§ WORK TASK
Nothing but the records themselves, exactly as written, should appear in the reply; leave out the pictures.

━━━━━━━━━━

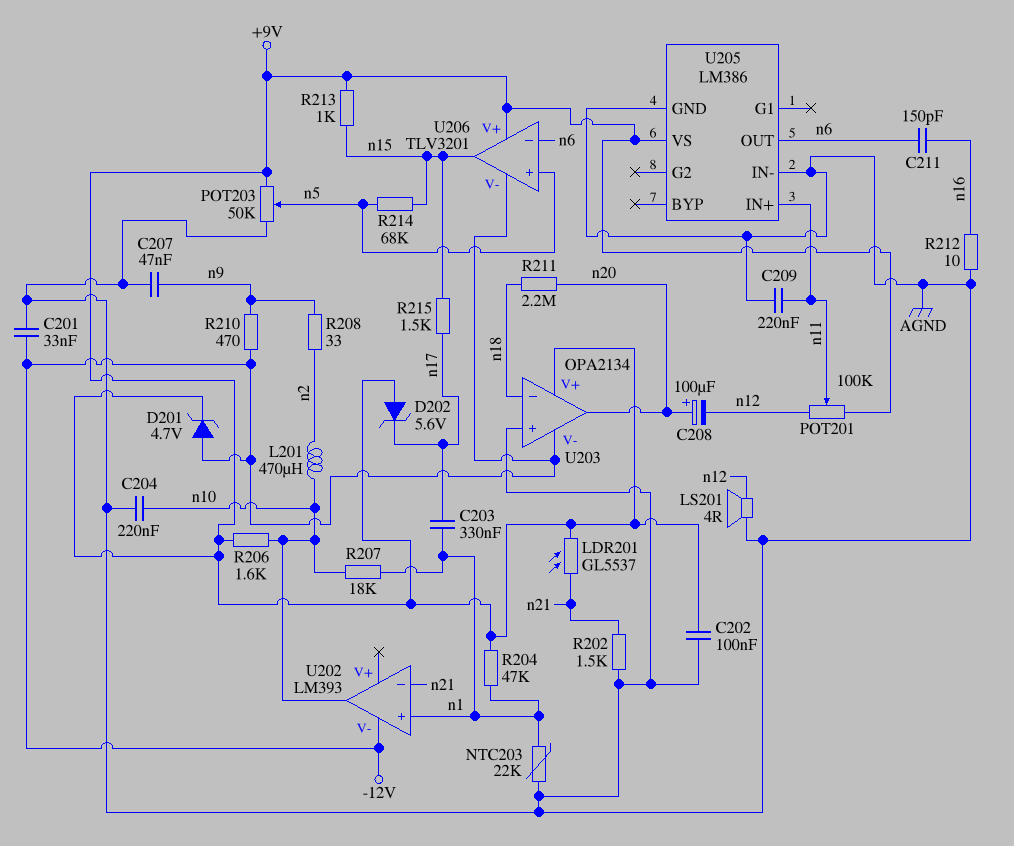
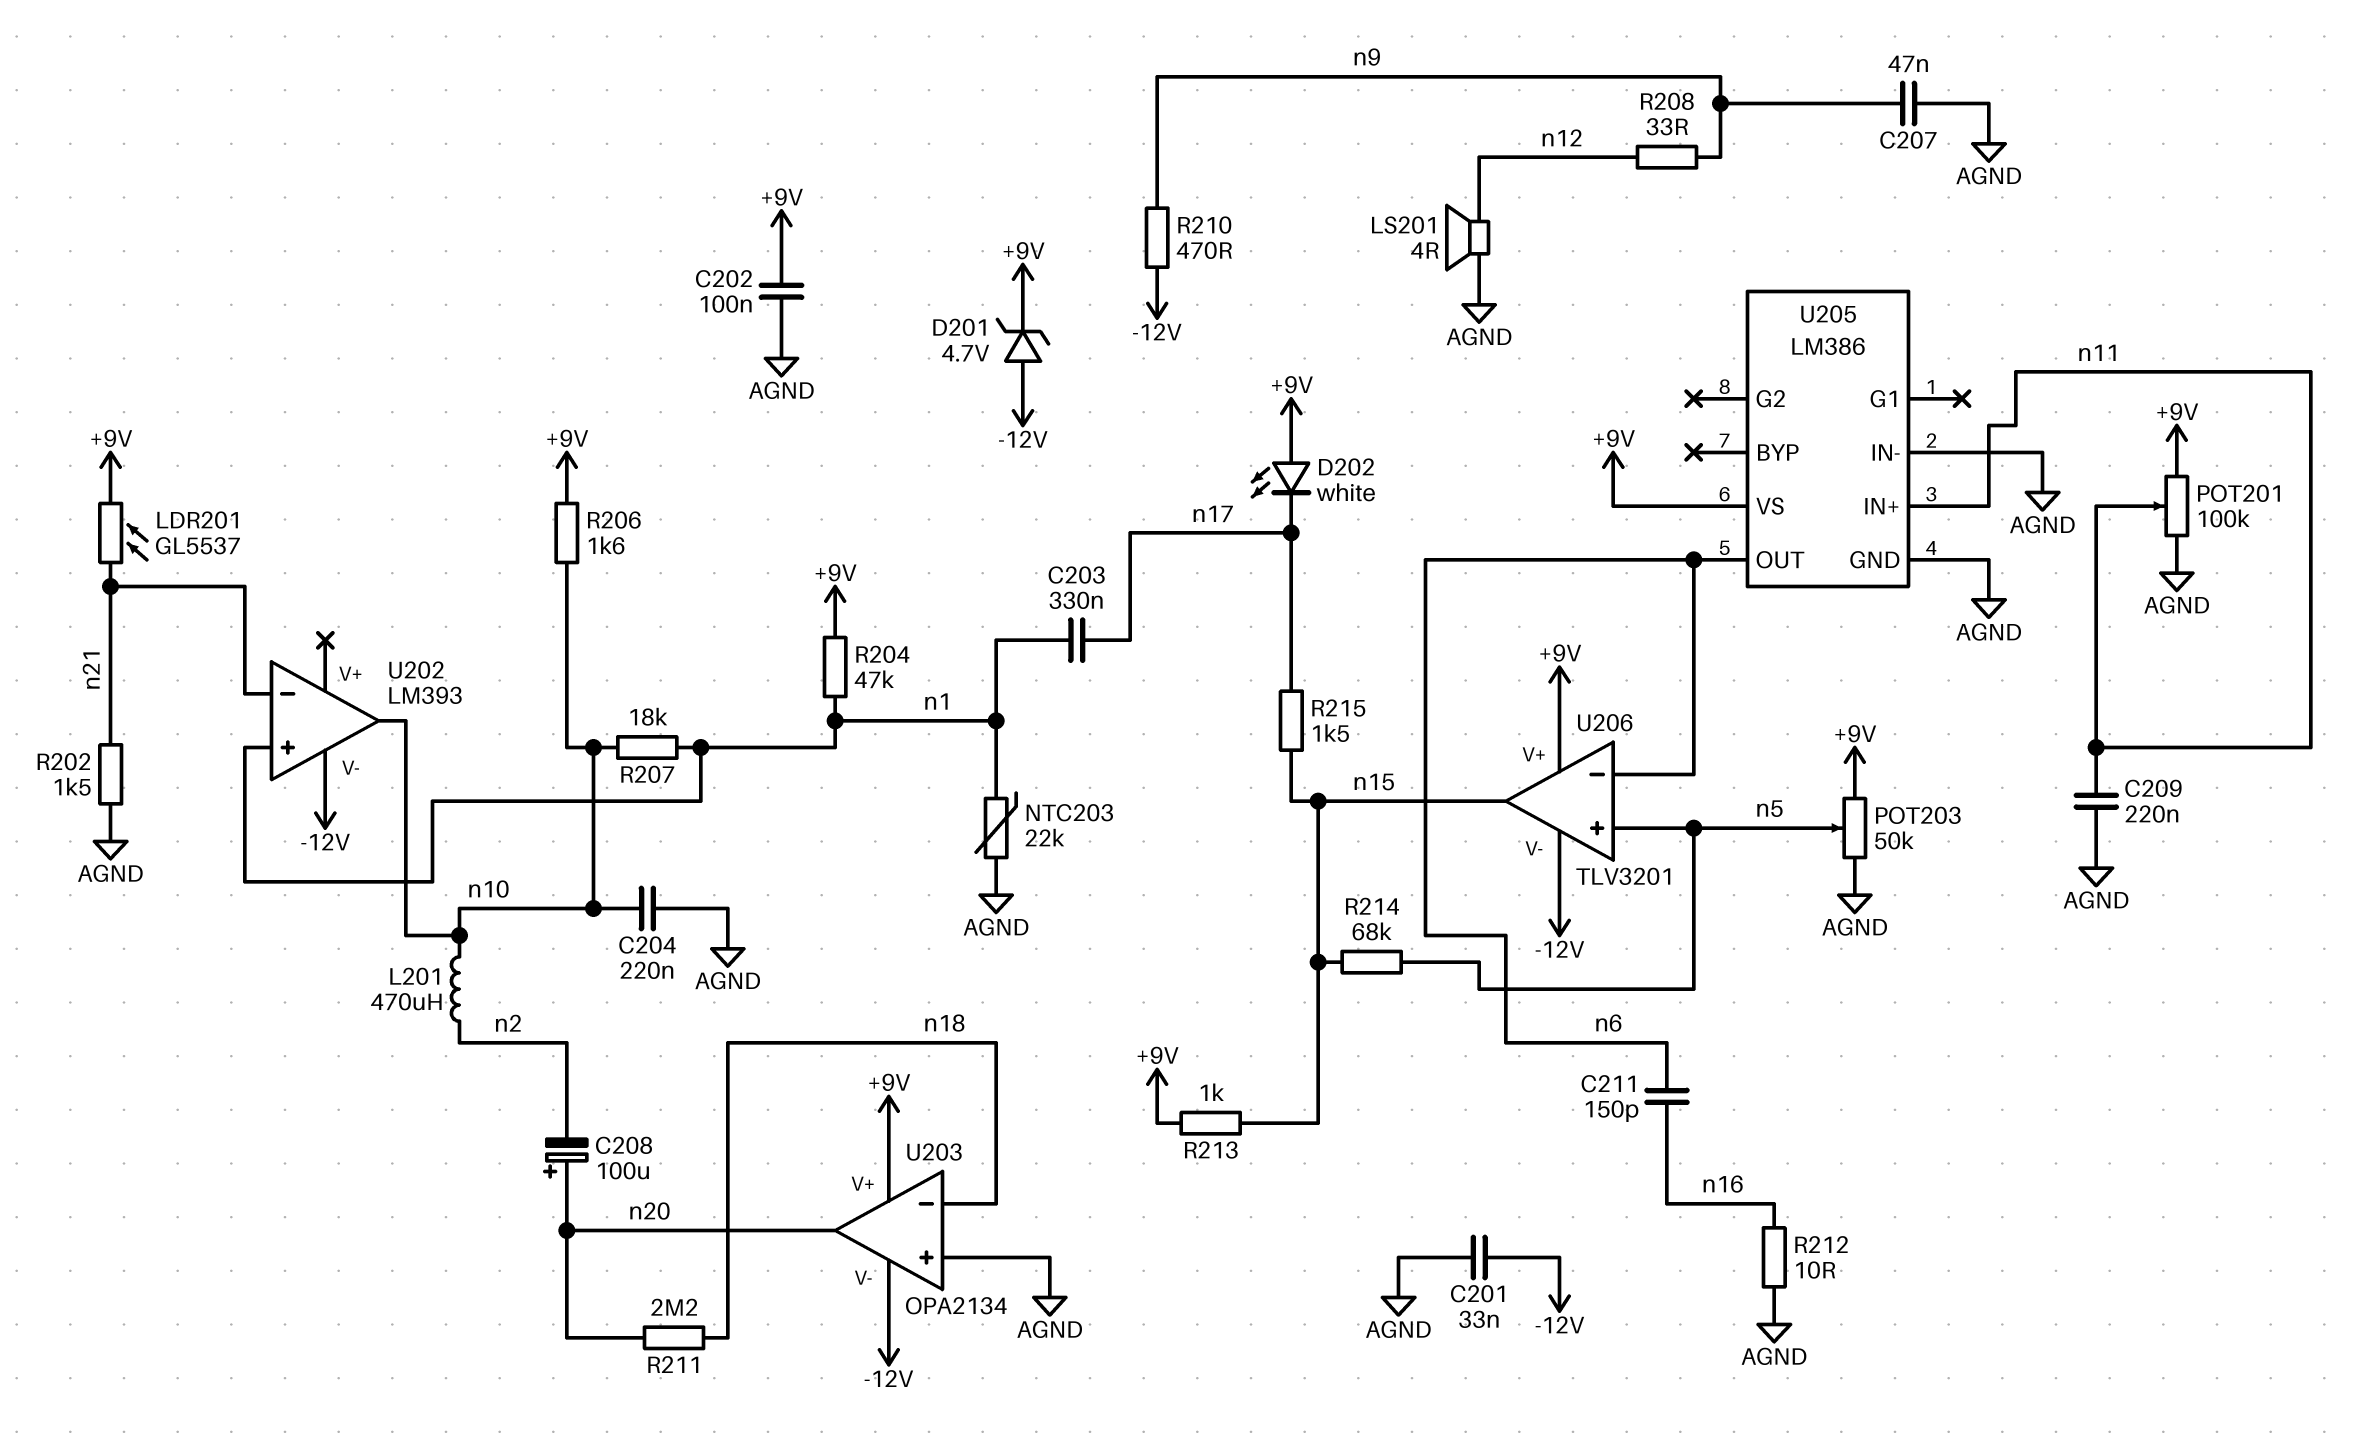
C208: 100uF (plus n20, minus n12) -> 100uF (plus n20, minus n2)
D202: zener 5.6V (A +9V, K n17) -> LED white (A +9V, K n17)
POT201: 100k (+9V, n12, wiper n11) -> 100k (+9V, AGND, wiper n11)
R208: 33 (n2, n9) -> 33 (n9, n12)

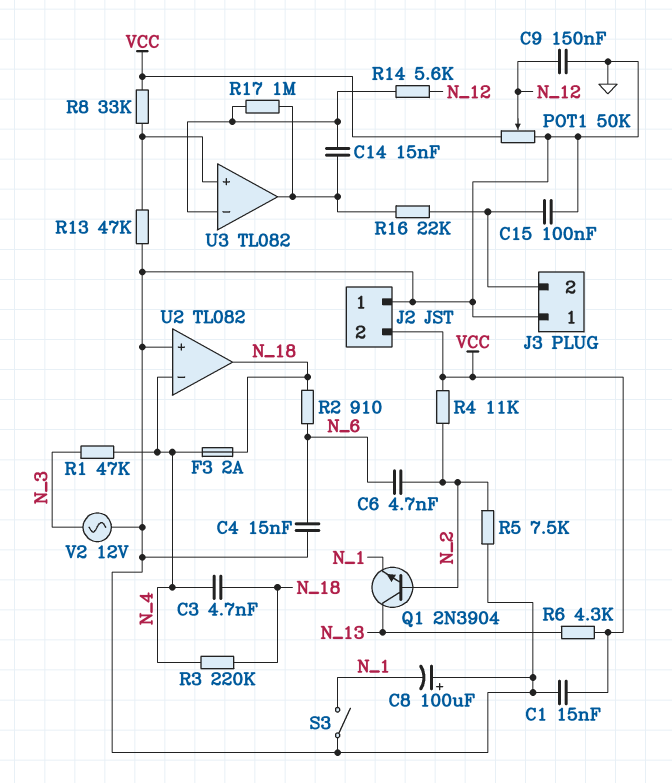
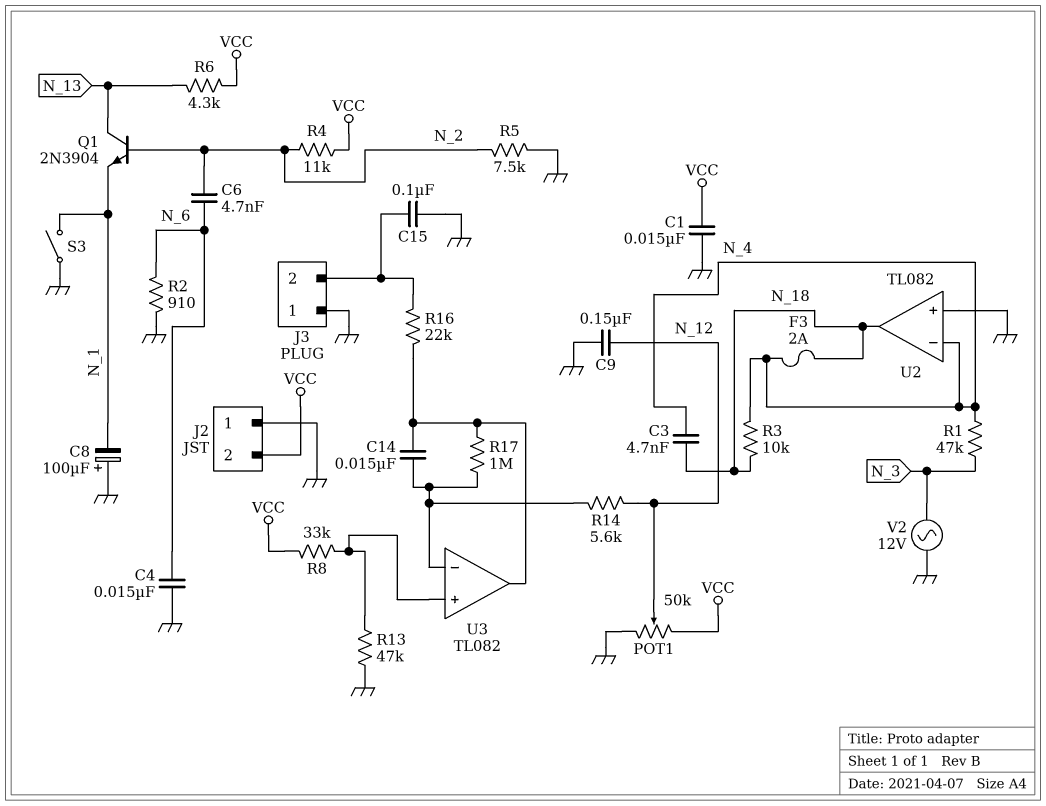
R2: 910 (N_6, N_18) -> 910 (GND, N_6)
R3: 220k (N_4, N_18) -> 10k (N_4, N_18)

━━━━━━━━━━

§ RESULT OF THE TASK
C208: 100uF (plus n20, minus n12) -> 100uF (plus n20, minus n2)
D202: zener 5.6V (A +9V, K n17) -> LED white (A +9V, K n17)
POT201: 100k (+9V, n12, wiper n11) -> 100k (+9V, AGND, wiper n11)
R208: 33 (n2, n9) -> 33 (n9, n12)

R2: 910 (N_6, N_18) -> 910 (GND, N_6)
R3: 220k (N_4, N_18) -> 10k (N_4, N_18)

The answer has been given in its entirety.